• Problem description
Of the material below, only the lines from the line containing "R17: 4.7k (N37, VS) -> 820 (N37, VS)" down to the line containing "U8: buffer 74LS07" belong in the answer, written out exactly.

• Data provided
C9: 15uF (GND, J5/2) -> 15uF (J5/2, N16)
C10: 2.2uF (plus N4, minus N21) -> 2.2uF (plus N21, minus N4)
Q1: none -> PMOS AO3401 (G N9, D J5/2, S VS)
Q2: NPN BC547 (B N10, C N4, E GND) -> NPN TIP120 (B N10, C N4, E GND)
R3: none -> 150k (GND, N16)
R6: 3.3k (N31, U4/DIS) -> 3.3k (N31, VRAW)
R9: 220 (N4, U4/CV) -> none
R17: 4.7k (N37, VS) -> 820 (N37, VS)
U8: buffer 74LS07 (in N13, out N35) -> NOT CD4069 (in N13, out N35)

---

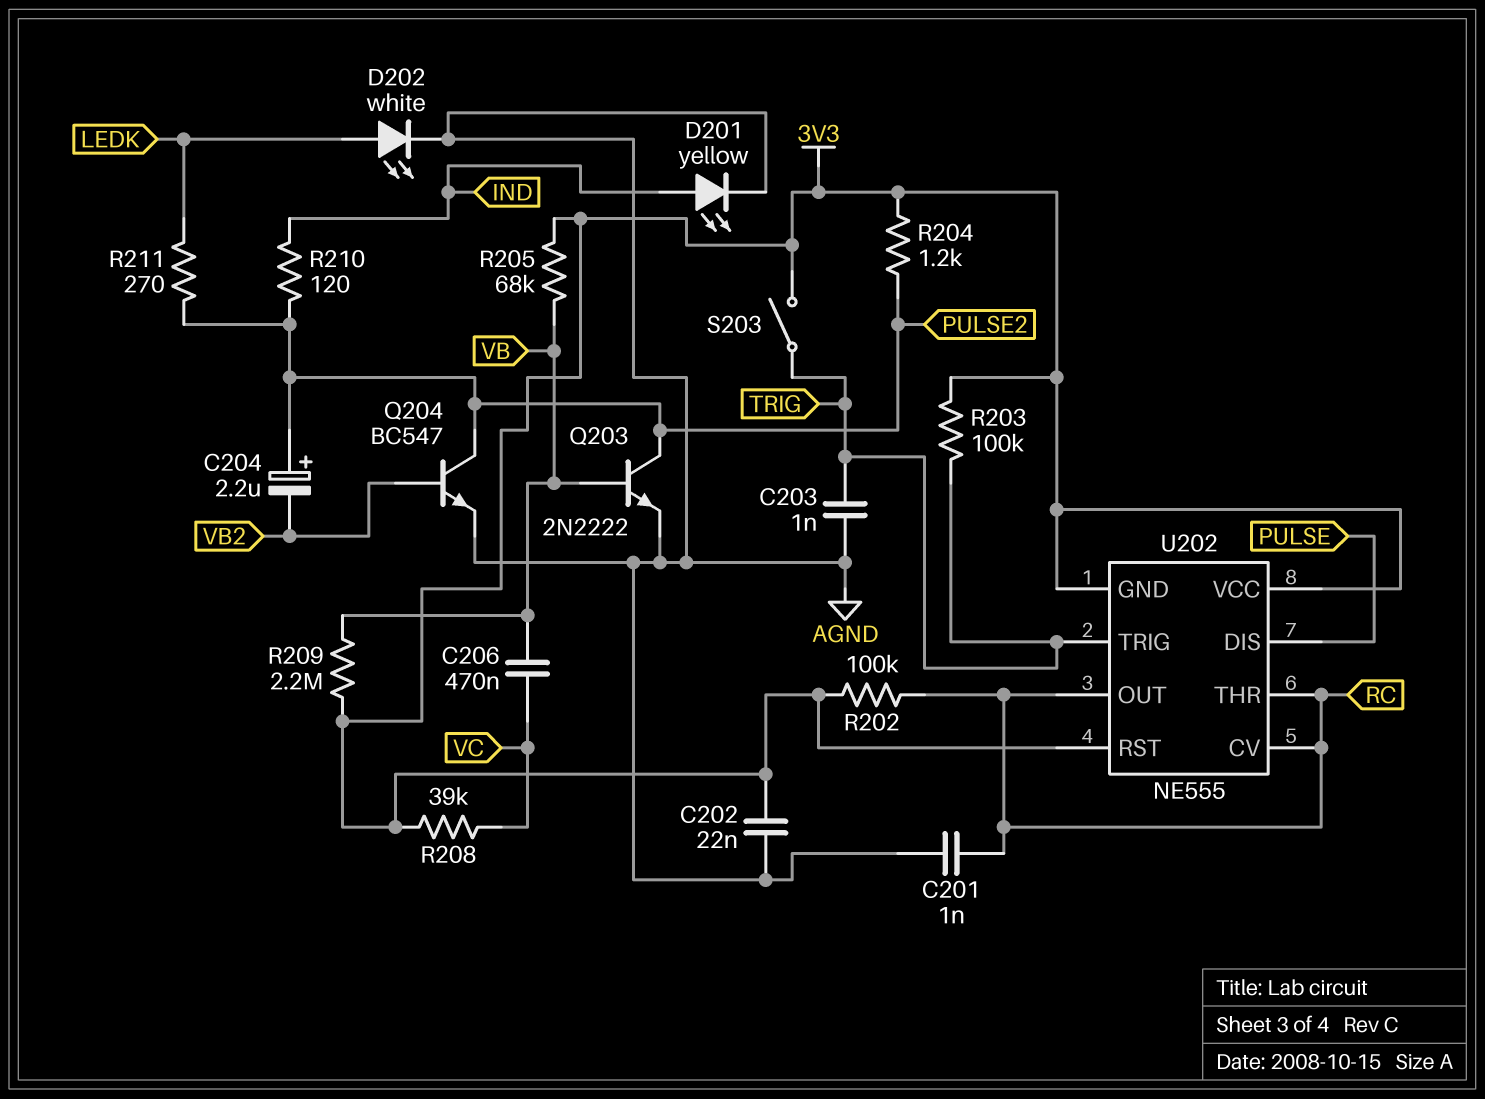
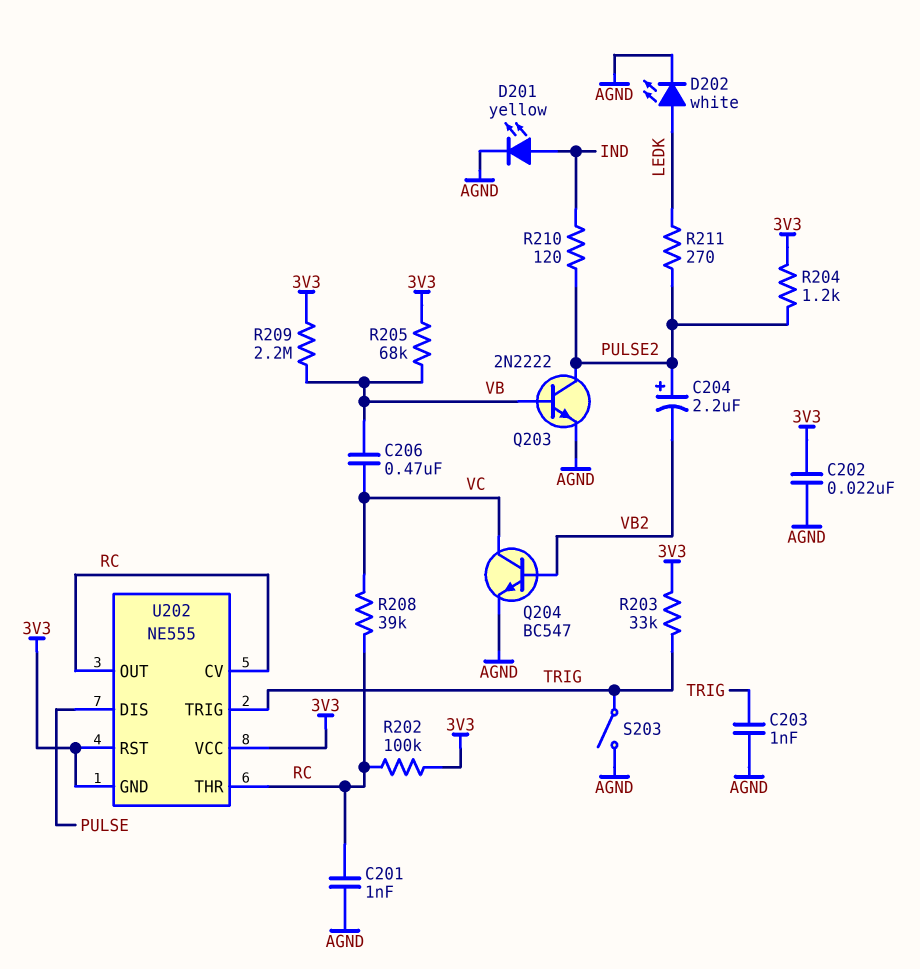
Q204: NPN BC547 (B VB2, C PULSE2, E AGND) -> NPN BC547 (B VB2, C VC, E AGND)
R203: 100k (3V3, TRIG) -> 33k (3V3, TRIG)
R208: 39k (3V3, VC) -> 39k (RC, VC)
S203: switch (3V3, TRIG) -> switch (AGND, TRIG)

==

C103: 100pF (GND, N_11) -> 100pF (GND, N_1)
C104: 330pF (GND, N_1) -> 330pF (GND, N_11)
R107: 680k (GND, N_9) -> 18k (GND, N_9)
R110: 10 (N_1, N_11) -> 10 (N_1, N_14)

• Result
R17: 4.7k (N37, VS) -> 820 (N37, VS)
U8: buffer 74LS07 (in N13, out N35) -> NOT CD4069 (in N13, out N35)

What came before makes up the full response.